#### TASK MATERIAL ####

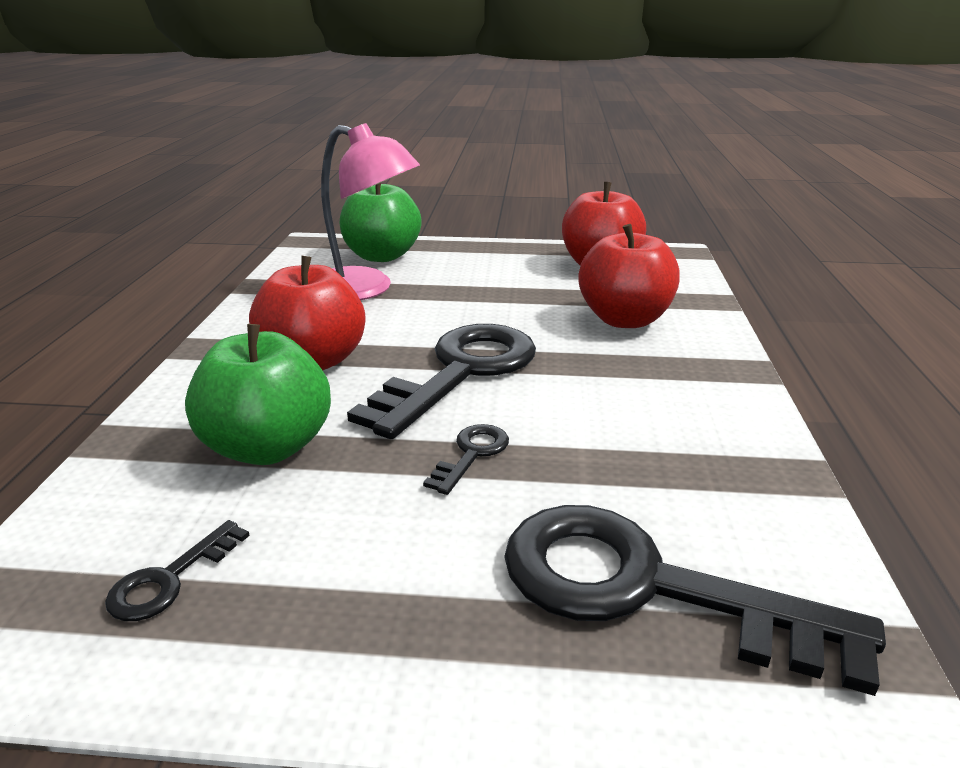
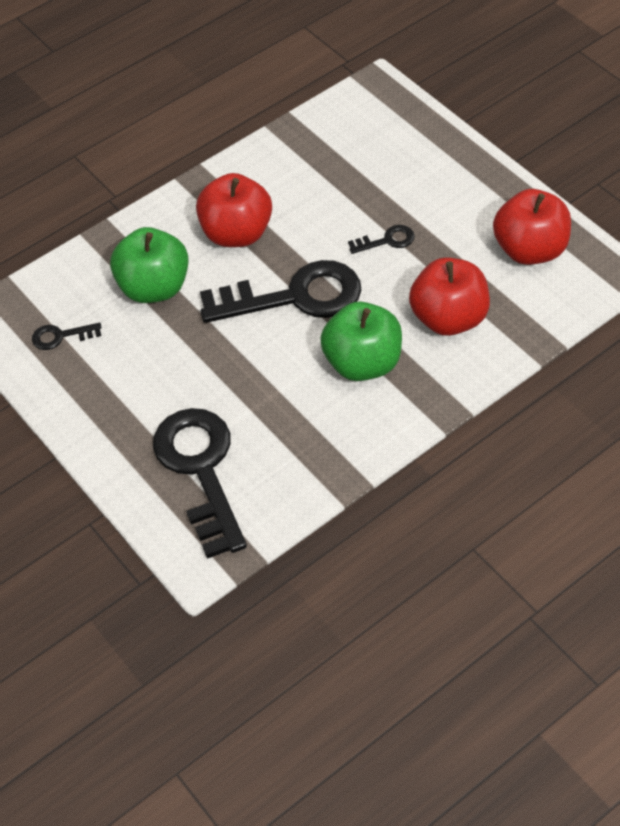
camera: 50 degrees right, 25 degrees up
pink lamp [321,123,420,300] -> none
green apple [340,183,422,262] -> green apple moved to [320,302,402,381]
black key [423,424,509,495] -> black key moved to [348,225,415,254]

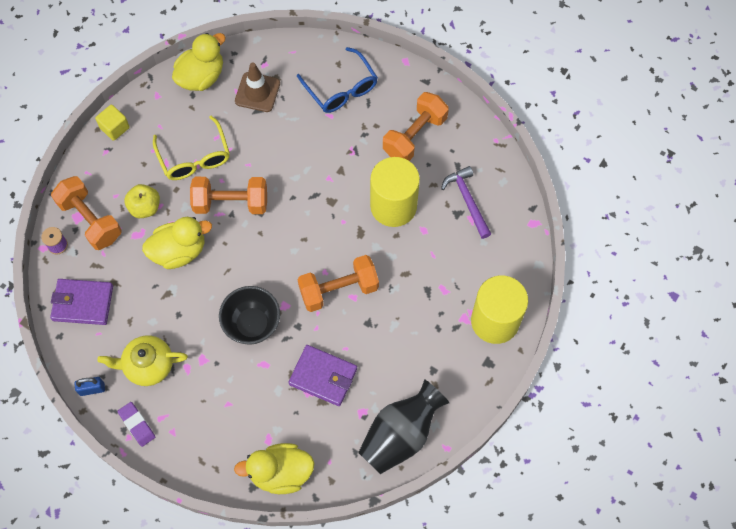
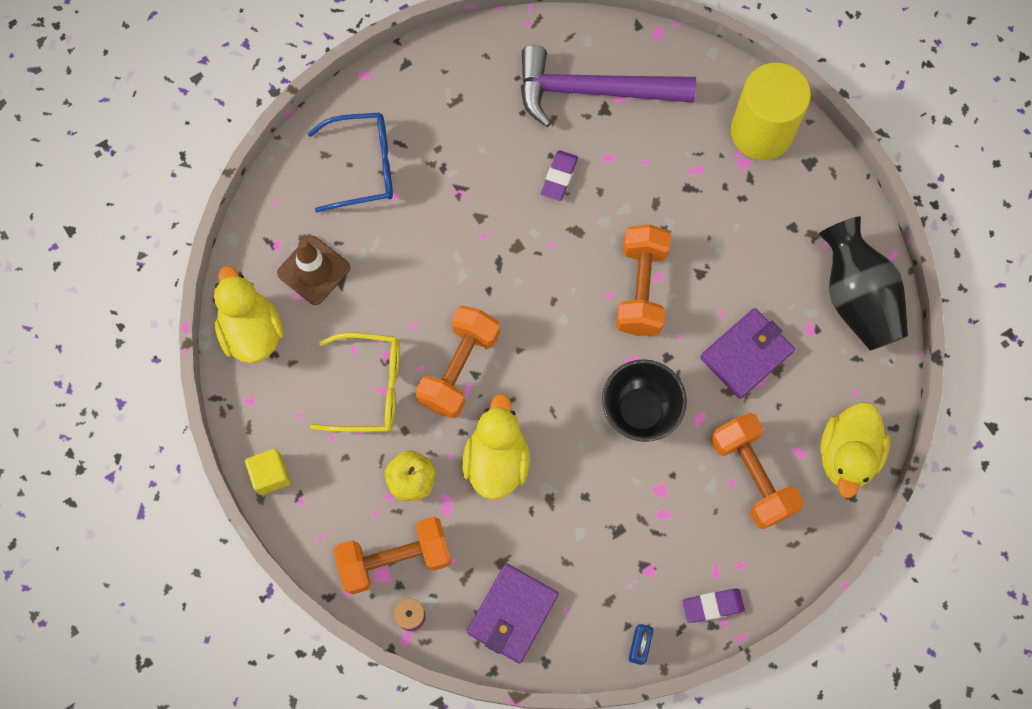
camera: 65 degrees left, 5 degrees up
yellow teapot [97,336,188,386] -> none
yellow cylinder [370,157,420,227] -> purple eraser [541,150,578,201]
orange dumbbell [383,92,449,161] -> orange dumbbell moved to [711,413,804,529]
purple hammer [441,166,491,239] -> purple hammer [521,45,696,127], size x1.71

####

REQUIRED WORK -
Would it be possible to reproduce the material word for word, images omitted?

RESPONSE FOR THIS EXERCISE -
camera: 50 degrees right, 25 degrees up
pink lamp [321,123,420,300] -> none
green apple [340,183,422,262] -> green apple moved to [320,302,402,381]
black key [423,424,509,495] -> black key moved to [348,225,415,254]

camera: 65 degrees left, 5 degrees up
yellow teapot [97,336,188,386] -> none
yellow cylinder [370,157,420,227] -> purple eraser [541,150,578,201]
orange dumbbell [383,92,449,161] -> orange dumbbell moved to [711,413,804,529]
purple hammer [441,166,491,239] -> purple hammer [521,45,696,127], size x1.71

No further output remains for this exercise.